DATA TO PROCESS section start
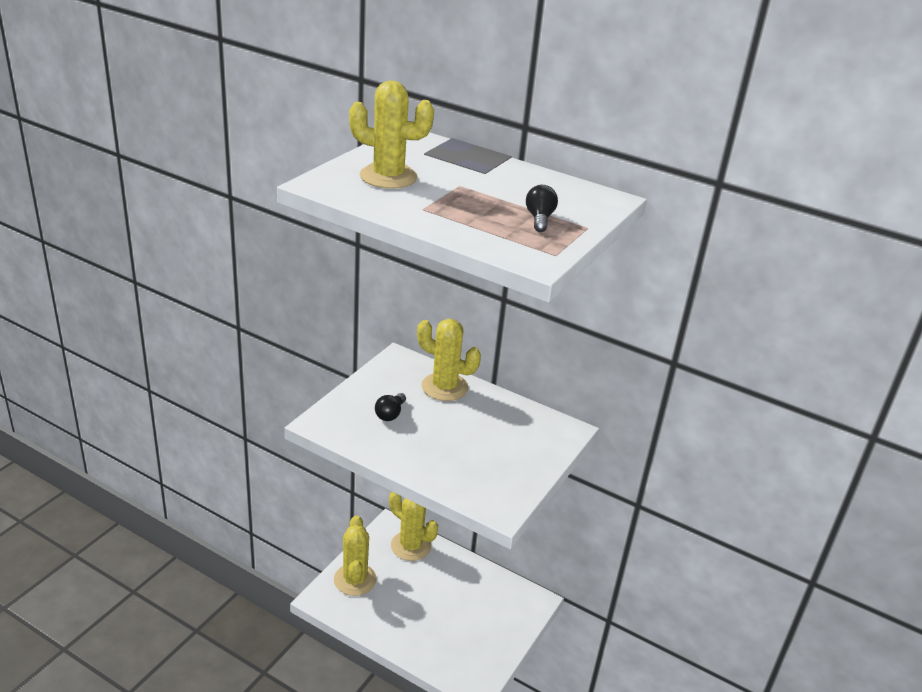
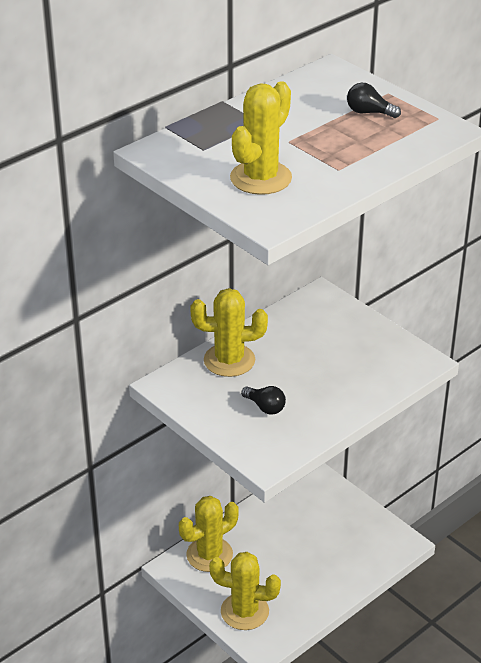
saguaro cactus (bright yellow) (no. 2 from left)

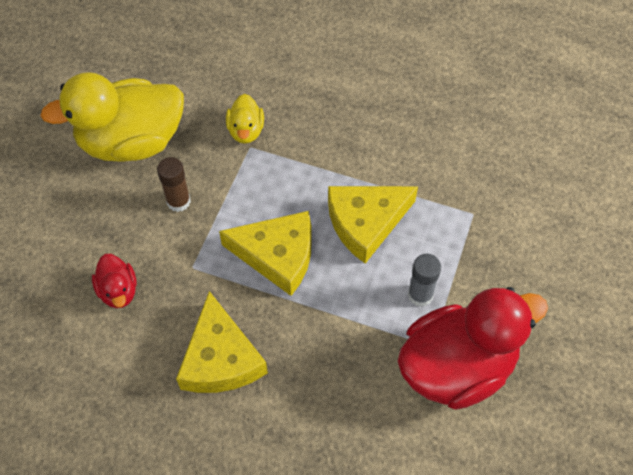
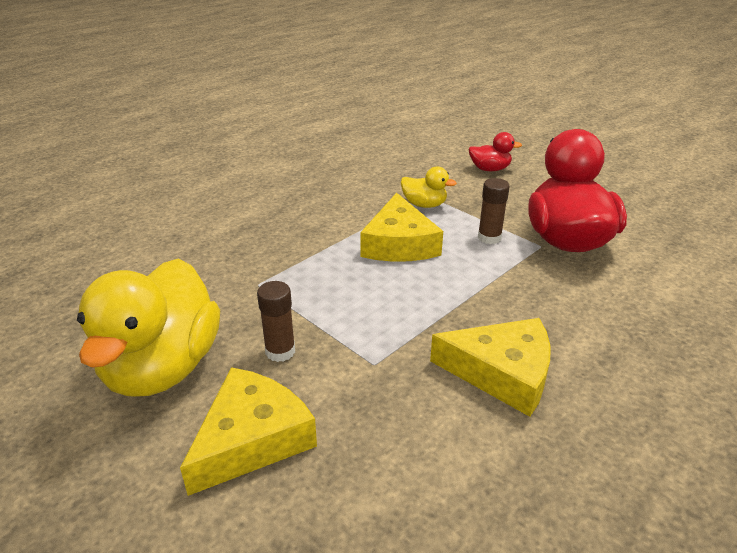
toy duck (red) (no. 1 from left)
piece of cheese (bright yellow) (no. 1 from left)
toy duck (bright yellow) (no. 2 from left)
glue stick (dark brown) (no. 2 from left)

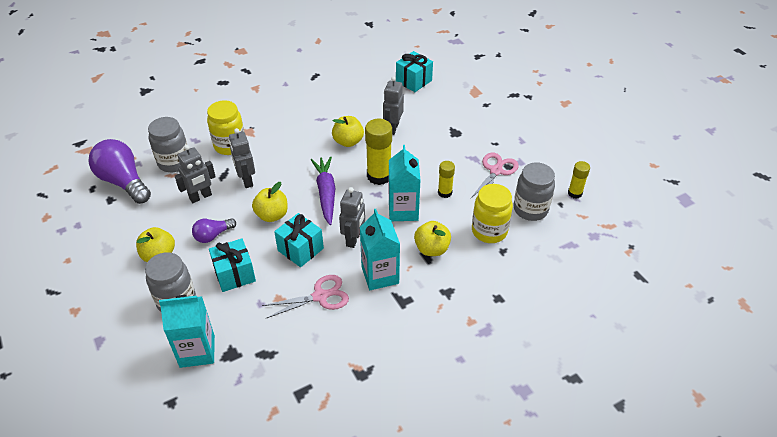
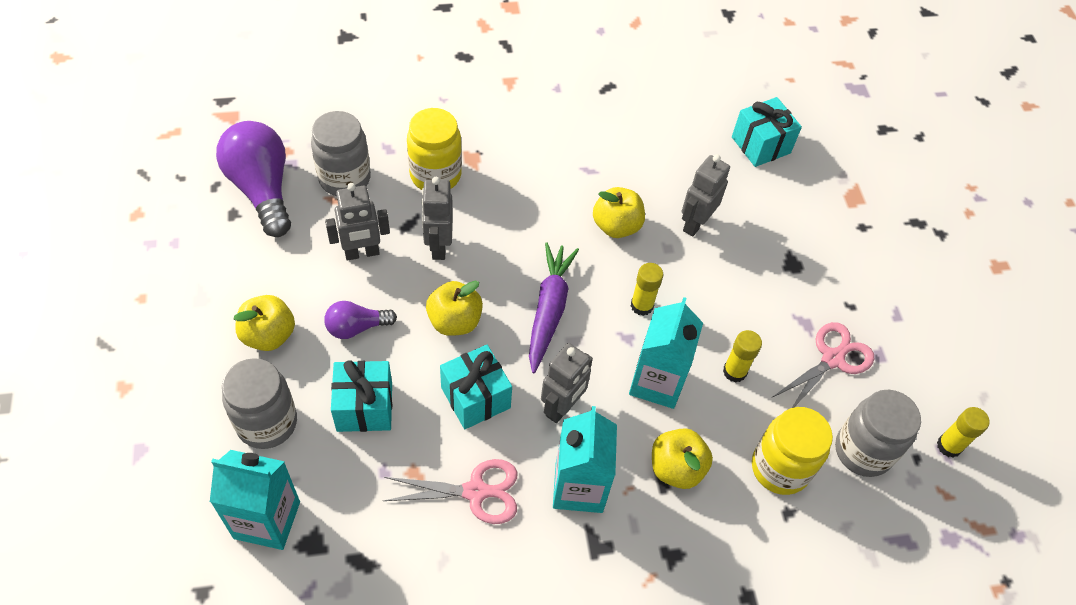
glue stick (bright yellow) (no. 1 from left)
DATA TO PROCESS section end
* **WORK REQUEST**:
Once the pictures are removed, write out all of the entries above exactly.

* **PROBLEM SOLUTION**:
saguaro cactus (bright yellow) (no. 2 from left)

toy duck (red) (no. 1 from left)
piece of cheese (bright yellow) (no. 1 from left)
toy duck (bright yellow) (no. 2 from left)
glue stick (dark brown) (no. 2 from left)

glue stick (bright yellow) (no. 1 from left)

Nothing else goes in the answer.